(Coordinate-based change listings)
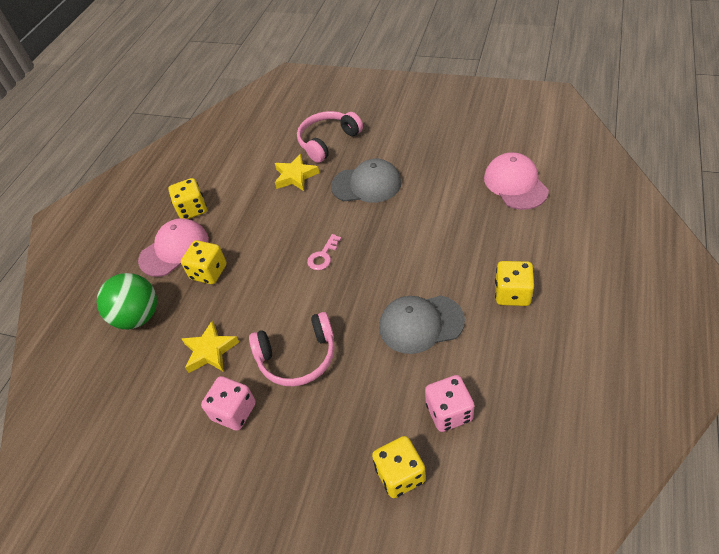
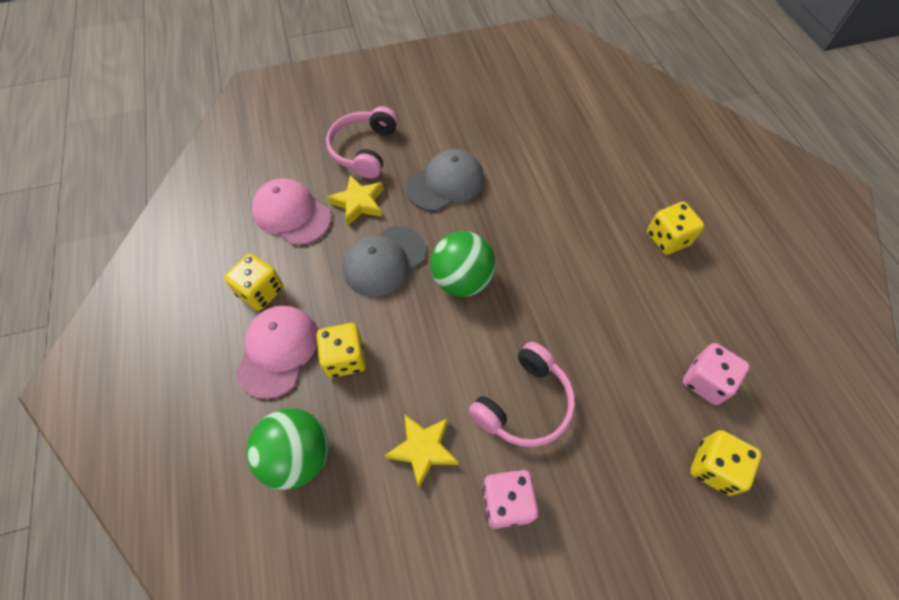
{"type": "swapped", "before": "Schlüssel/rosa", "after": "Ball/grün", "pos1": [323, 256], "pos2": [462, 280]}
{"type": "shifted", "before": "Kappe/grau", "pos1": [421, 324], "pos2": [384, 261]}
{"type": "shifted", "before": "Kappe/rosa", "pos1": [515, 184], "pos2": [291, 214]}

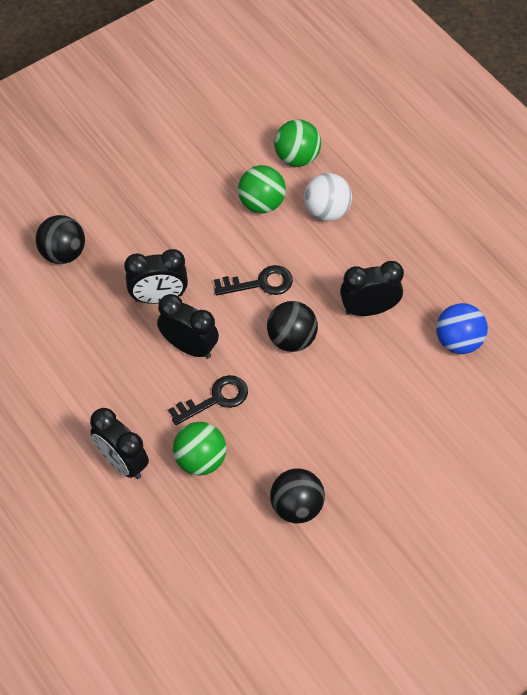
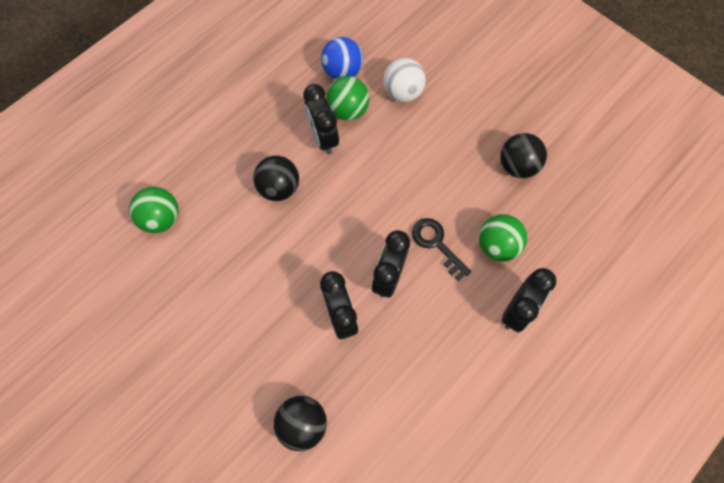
{"type": "gone", "before": "Schlüssel/schwarz", "pos1": [260, 283]}
{"type": "shifted", "before": "Ball/grün", "pos1": [261, 203], "pos2": [348, 110]}
{"type": "shifted", "before": "Ball/schwarz", "pos1": [291, 339], "pos2": [279, 188]}
{"type": "shifted", "before": "Ball/weiß", "pos1": [327, 211], "pos2": [403, 92]}

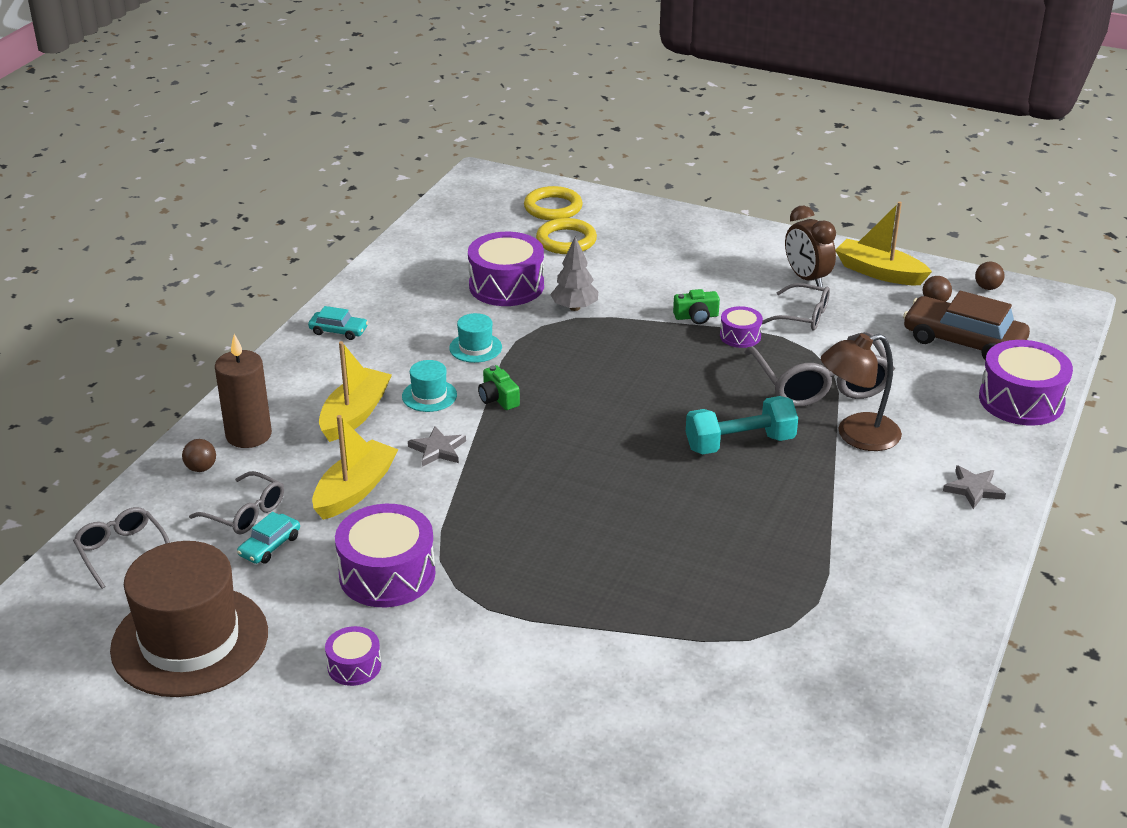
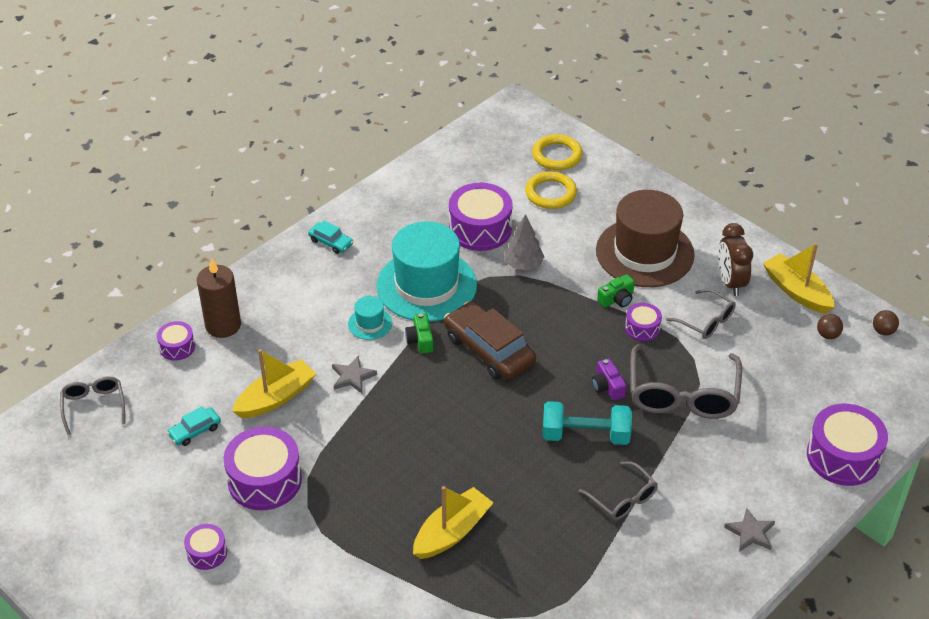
{"type": "shifted", "before": "Hut/braun", "pos1": [190, 641], "pos2": [644, 253]}
{"type": "swapped", "before": "Ball/braun", "after": "Trommel/lila", "pos1": [201, 468], "pos2": [177, 347]}
{"type": "shifted", "before": "Brille/grau", "pos1": [245, 513], "pos2": [622, 498]}
{"type": "shifted", "before": "Boot/gelb", "pos1": [355, 414], "pos2": [452, 532]}
{"type": "scaled", "before": "Hut/türkis", "pos1": [475, 348], "pos2": [426, 285], "scale": 2.32}
{"type": "rotated", "before": "Kamera/grün", "pos1": [696, 317], "pos2": [617, 299], "turn": -45}
{"type": "gone", "before": "Lampe/braun", "pos1": [856, 436]}
{"type": "shifted", "before": "Auto/braun", "pos1": [963, 341], "pos2": [489, 350]}
{"type": "new", "after": "Kamera/lila", "pos2": [607, 386]}

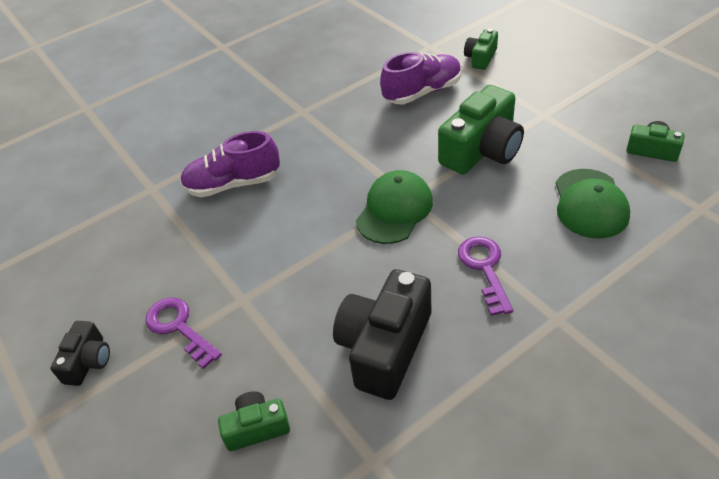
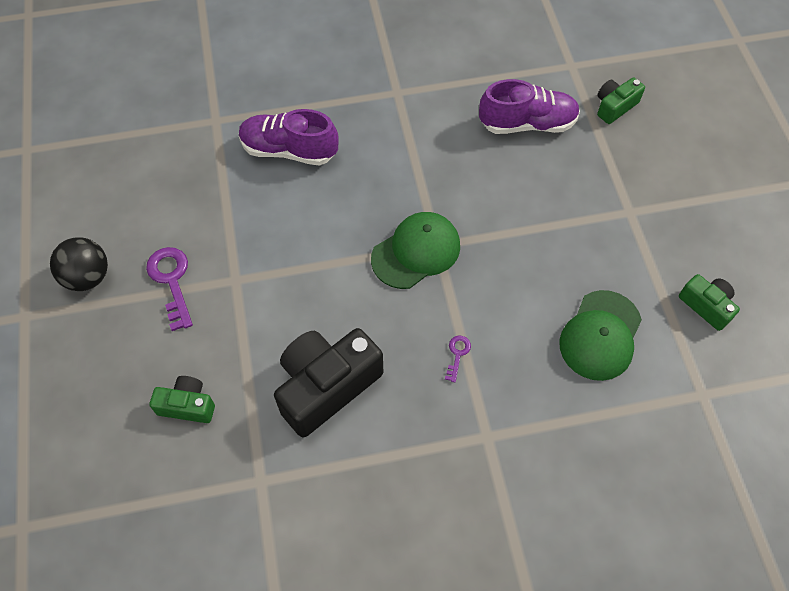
{"type": "swapped", "before": "Kamera/schwarz", "after": "Ball/schwarz", "pos1": [88, 361], "pos2": [88, 277]}
{"type": "gone", "before": "Kamera/grün", "pos1": [482, 150]}
{"type": "scaled", "before": "Schlüssel/lila", "pos1": [484, 269], "pos2": [457, 354], "scale": 0.51}

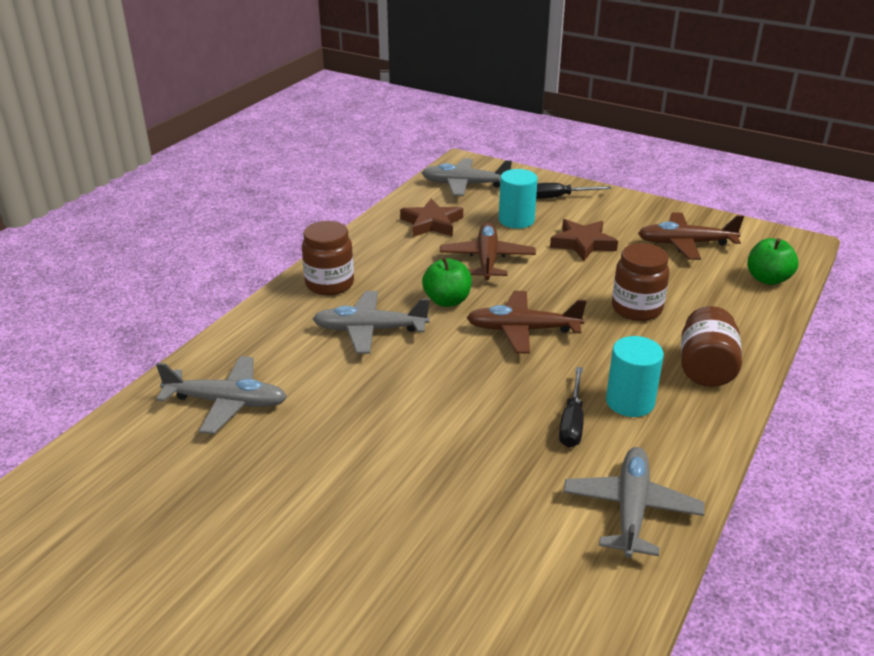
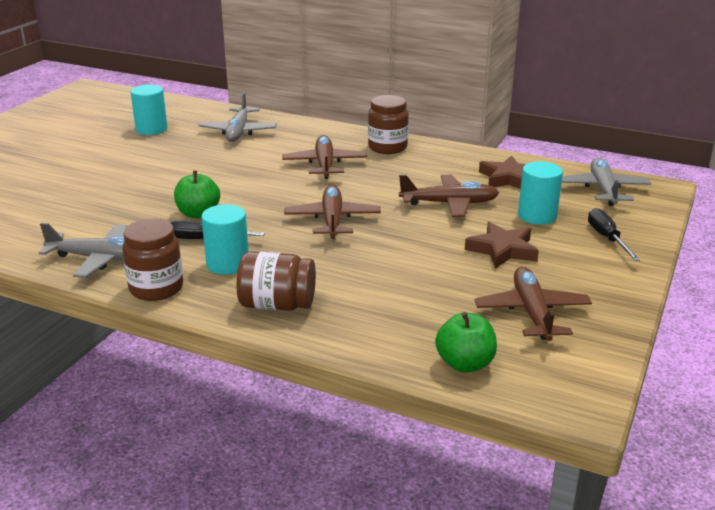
{"type": "repainted", "before": "Flugzeug/grau", "after": "Flugzeug/braun", "pos1": [370, 330], "pos2": [325, 164]}
{"type": "shifted", "before": "Apfel/grün", "pos1": [447, 301], "pos2": [198, 213]}
{"type": "shifted", "before": "Einmachglas/braun", "pos1": [636, 309], "pos2": [156, 288]}
{"type": "new", "after": "Vollzylinder/türkis", "pos2": [151, 129]}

■ What you will do: Of the lines in the data above, some may include the word "rosa"; state how many, with no added words.

■ Answer below: 2